+++ INFORMATION GIVEN

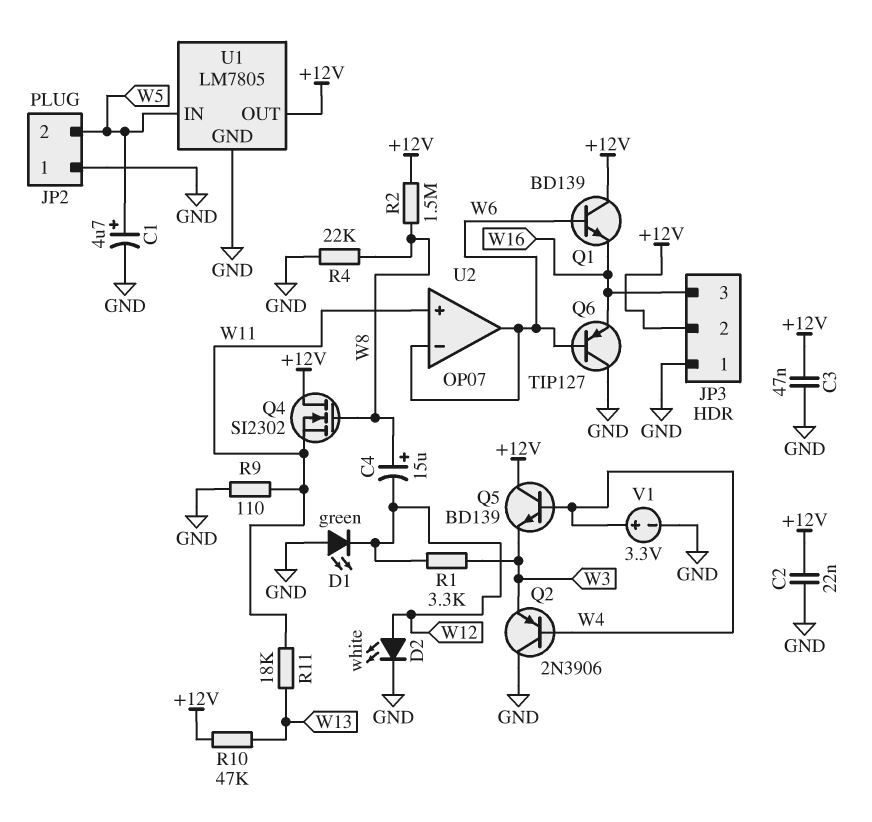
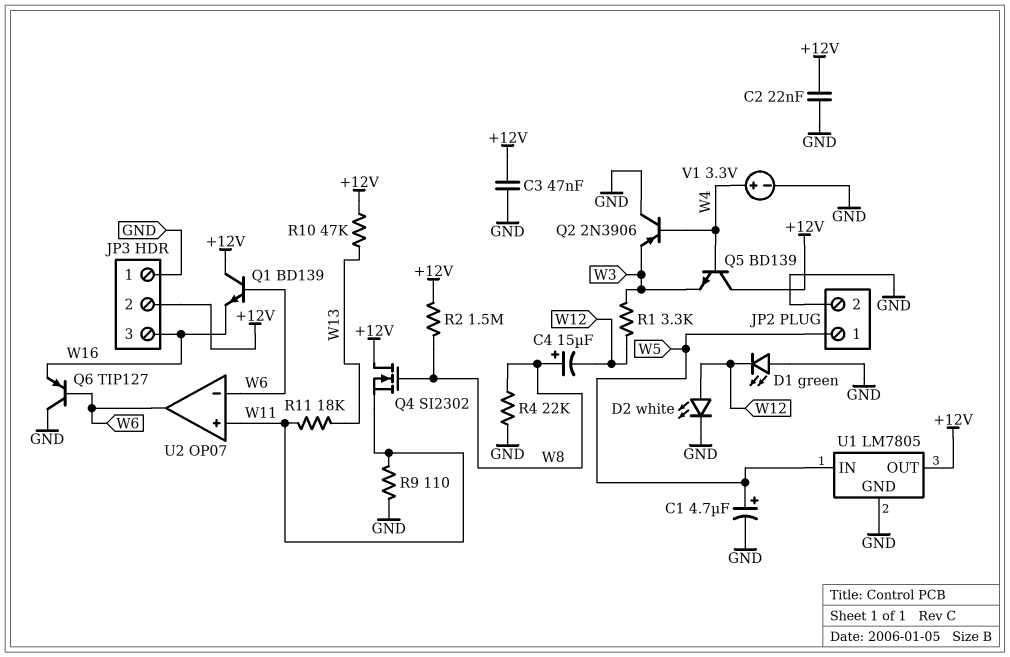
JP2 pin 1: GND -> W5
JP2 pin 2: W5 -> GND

++++++
+++ INFORMATION GIVEN

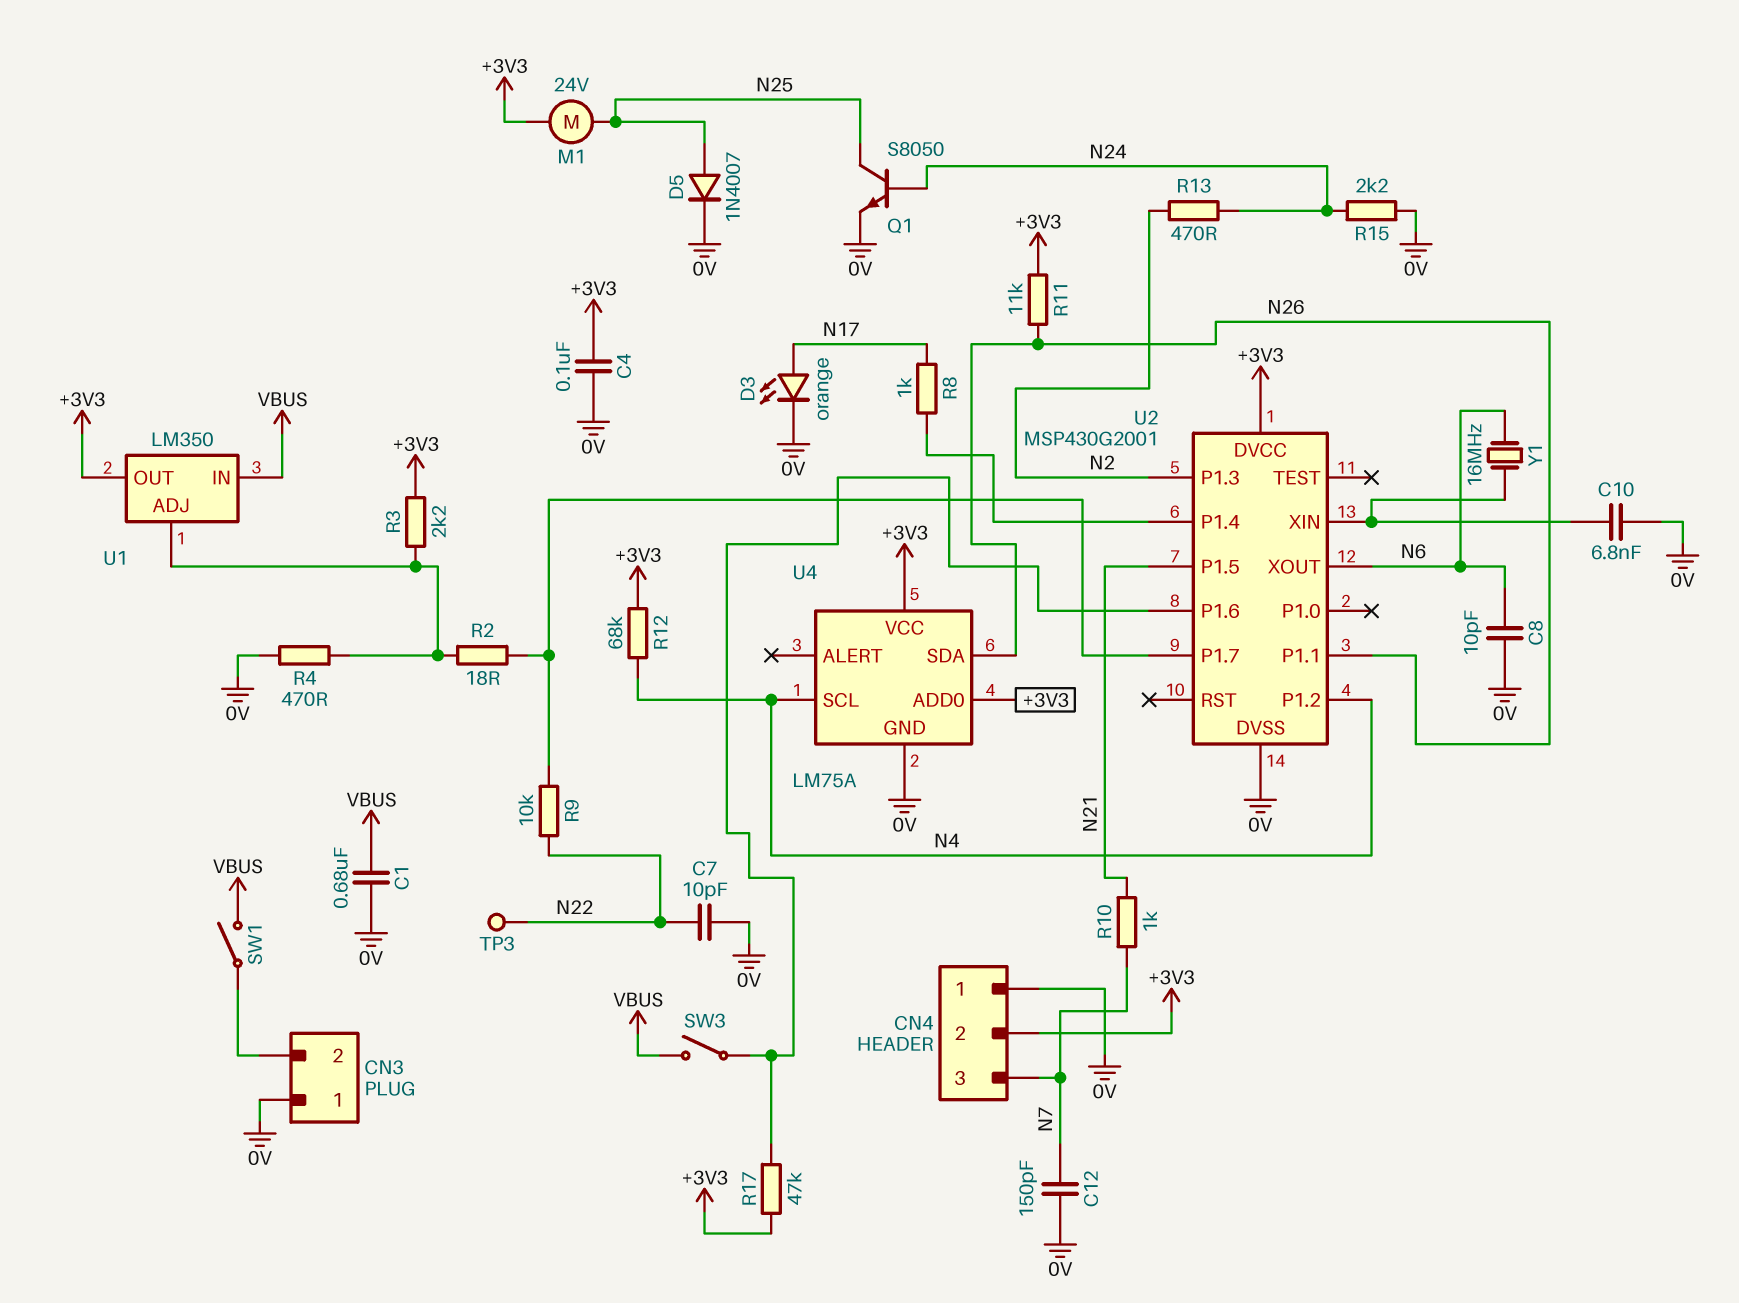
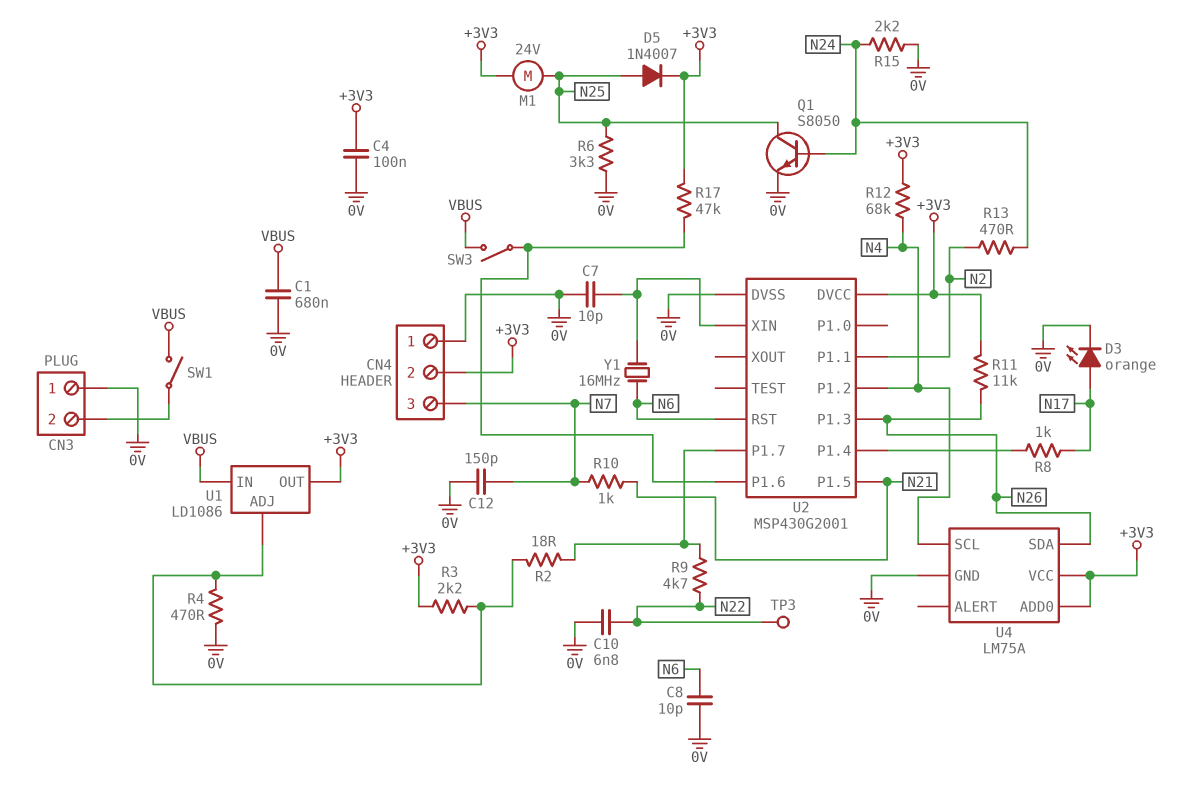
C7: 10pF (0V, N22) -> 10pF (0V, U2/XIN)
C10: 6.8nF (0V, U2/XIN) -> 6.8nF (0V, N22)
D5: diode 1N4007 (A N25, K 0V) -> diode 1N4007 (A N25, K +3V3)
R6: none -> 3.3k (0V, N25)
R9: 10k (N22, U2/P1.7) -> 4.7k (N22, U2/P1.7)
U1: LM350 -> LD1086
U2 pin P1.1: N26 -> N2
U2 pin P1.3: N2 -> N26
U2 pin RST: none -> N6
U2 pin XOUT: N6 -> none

++++++

TASK DIRECTIONS:
Taking the lines above, repeat exactly those from the line that contains "U2 pin P1.1: N26 -> N2" through the line that contains "U2 pin XOUT: N6 -> none", and both of those lines as well. Include nothing else.

SOLUTION TO THE PROBLEM:
U2 pin P1.1: N26 -> N2
U2 pin P1.3: N2 -> N26
U2 pin RST: none -> N6
U2 pin XOUT: N6 -> none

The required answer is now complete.